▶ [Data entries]
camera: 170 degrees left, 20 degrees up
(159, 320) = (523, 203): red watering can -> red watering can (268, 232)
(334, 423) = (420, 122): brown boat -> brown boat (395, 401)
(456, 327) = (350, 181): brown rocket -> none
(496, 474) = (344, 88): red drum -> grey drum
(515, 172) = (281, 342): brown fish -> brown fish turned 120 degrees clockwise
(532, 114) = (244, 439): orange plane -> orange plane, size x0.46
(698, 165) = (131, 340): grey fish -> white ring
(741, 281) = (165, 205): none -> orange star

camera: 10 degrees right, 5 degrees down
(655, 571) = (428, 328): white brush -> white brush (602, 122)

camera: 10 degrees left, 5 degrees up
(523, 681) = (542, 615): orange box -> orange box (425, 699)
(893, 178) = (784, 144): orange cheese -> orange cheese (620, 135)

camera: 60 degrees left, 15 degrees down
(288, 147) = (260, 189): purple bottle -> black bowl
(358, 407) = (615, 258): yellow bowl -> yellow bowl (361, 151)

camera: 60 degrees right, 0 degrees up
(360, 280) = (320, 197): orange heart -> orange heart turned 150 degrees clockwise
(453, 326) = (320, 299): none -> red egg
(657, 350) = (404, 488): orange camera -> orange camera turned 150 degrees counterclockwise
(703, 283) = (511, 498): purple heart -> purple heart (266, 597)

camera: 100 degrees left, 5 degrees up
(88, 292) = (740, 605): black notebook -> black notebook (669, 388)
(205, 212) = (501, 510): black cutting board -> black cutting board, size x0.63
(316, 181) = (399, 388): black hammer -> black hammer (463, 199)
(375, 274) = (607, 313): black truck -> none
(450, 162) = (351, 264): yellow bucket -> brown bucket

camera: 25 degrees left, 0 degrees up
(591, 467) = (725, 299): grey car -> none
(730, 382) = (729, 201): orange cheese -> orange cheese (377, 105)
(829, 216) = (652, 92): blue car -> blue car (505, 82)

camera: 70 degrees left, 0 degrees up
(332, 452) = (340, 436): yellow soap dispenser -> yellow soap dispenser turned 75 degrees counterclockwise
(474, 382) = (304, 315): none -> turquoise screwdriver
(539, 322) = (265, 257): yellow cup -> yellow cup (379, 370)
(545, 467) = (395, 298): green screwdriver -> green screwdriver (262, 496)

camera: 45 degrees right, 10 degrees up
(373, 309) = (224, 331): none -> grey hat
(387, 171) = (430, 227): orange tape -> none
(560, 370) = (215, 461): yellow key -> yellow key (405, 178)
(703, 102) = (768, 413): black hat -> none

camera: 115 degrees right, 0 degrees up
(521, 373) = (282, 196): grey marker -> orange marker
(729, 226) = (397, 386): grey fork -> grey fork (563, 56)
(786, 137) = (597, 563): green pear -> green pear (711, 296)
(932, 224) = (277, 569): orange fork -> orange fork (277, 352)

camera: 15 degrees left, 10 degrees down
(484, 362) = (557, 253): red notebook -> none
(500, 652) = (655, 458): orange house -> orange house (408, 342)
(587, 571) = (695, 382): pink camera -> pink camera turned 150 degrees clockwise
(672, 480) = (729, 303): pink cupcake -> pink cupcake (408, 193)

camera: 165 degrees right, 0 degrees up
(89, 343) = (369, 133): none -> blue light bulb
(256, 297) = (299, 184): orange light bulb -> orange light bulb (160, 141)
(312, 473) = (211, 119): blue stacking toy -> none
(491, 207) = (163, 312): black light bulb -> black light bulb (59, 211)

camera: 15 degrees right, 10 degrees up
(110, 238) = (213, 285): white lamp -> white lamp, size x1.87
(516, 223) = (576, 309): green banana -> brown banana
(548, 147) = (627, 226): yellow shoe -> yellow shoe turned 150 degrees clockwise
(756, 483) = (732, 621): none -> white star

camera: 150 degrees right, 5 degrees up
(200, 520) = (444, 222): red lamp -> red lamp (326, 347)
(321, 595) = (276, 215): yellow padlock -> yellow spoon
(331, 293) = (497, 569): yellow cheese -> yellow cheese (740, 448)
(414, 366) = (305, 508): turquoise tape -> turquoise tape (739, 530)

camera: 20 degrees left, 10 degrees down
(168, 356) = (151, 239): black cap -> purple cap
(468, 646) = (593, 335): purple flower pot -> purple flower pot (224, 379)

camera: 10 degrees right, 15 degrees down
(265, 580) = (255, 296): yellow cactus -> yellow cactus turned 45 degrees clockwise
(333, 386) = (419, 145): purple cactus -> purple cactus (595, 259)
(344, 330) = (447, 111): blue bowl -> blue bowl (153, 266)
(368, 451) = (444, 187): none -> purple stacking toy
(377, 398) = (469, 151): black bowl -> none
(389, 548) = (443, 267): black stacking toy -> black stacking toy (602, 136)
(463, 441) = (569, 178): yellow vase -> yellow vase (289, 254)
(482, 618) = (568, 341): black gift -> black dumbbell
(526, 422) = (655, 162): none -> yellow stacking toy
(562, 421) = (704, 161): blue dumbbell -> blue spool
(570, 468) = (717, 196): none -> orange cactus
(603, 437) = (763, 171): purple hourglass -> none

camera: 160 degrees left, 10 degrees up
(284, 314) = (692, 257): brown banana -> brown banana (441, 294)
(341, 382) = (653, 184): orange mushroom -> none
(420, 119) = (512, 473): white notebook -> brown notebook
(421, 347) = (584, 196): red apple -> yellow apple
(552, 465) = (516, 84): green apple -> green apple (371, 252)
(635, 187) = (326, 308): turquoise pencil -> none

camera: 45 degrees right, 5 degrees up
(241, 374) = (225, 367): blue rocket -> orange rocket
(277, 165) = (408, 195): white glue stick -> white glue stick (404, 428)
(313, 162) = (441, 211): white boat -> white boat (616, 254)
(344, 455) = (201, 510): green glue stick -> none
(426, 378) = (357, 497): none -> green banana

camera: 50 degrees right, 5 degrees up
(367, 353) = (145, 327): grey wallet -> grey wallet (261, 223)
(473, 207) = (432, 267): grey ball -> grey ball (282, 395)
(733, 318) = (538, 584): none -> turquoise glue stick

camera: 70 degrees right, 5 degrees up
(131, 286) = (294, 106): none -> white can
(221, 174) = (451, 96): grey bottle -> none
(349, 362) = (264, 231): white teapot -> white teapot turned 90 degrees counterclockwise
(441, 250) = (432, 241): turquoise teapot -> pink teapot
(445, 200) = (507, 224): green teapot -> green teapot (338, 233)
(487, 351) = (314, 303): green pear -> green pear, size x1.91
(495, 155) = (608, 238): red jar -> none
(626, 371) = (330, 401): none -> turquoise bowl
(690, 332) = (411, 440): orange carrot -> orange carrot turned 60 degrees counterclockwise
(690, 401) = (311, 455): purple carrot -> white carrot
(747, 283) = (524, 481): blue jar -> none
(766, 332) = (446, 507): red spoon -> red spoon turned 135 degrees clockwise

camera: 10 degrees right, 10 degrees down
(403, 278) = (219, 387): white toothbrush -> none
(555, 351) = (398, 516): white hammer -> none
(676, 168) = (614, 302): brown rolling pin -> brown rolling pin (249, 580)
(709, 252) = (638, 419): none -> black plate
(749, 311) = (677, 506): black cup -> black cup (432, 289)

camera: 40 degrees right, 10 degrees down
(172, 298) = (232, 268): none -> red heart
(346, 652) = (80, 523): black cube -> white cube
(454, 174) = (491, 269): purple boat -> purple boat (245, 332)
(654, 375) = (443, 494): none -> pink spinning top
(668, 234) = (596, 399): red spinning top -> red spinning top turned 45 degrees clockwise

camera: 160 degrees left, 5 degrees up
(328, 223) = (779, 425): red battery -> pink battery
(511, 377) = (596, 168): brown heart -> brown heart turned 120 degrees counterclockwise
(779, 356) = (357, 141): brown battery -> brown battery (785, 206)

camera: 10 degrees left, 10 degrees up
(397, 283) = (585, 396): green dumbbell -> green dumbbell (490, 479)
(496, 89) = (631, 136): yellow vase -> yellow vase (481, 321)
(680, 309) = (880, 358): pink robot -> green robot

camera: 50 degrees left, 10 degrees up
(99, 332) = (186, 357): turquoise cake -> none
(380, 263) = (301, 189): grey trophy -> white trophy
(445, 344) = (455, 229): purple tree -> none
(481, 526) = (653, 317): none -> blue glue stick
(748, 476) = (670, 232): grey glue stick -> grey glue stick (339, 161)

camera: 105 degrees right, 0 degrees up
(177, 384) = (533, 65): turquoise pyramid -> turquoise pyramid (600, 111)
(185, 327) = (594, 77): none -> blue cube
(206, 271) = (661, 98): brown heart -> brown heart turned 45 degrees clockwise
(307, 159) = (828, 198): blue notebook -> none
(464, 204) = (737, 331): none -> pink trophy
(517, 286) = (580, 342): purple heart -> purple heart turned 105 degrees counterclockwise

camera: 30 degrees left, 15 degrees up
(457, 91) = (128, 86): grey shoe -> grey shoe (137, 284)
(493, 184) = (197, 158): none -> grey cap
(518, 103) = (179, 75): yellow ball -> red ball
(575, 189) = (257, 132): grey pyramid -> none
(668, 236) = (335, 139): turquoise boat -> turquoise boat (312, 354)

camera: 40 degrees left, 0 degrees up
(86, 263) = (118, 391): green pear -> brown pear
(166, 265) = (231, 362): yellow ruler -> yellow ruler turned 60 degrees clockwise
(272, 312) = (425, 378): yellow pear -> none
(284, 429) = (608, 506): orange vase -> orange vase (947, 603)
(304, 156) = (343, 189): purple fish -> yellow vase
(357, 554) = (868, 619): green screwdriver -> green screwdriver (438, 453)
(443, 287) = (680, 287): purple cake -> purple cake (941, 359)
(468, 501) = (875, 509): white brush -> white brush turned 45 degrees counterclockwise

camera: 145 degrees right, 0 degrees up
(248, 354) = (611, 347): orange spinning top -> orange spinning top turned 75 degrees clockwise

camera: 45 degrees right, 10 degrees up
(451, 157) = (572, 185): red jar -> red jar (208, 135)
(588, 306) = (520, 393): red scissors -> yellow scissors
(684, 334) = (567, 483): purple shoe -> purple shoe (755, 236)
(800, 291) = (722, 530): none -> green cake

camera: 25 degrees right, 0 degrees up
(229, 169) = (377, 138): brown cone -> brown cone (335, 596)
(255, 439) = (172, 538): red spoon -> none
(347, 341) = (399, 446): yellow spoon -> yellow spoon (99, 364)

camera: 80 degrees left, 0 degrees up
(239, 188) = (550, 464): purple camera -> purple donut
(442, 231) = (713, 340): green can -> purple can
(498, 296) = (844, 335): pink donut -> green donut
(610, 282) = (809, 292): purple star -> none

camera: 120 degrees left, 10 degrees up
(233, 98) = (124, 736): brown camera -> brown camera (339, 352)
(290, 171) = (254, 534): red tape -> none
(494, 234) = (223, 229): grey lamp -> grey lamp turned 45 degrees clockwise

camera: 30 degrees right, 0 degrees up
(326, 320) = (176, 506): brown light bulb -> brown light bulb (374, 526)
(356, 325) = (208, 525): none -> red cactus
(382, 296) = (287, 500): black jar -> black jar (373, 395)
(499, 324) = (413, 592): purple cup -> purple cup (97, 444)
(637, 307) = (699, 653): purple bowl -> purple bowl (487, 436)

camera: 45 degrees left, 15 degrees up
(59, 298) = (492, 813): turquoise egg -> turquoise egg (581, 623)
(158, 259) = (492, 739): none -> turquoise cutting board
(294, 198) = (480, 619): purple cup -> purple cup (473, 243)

▶ [Problem requirements] Each line from the one holding "(610, 282) = (809, 292): purple star -> none" to the end of the data above goes into the answer exactly as written, and no other line does.

▶ [Solution for this task]
(610, 282) = (809, 292): purple star -> none

camera: 120 degrees left, 10 degrees up
(233, 98) = (124, 736): brown camera -> brown camera (339, 352)
(290, 171) = (254, 534): red tape -> none
(494, 234) = (223, 229): grey lamp -> grey lamp turned 45 degrees clockwise

camera: 30 degrees right, 0 degrees up
(326, 320) = (176, 506): brown light bulb -> brown light bulb (374, 526)
(356, 325) = (208, 525): none -> red cactus
(382, 296) = (287, 500): black jar -> black jar (373, 395)
(499, 324) = (413, 592): purple cup -> purple cup (97, 444)
(637, 307) = (699, 653): purple bowl -> purple bowl (487, 436)

camera: 45 degrees left, 15 degrees up
(59, 298) = (492, 813): turquoise egg -> turquoise egg (581, 623)
(158, 259) = (492, 739): none -> turquoise cutting board
(294, 198) = (480, 619): purple cup -> purple cup (473, 243)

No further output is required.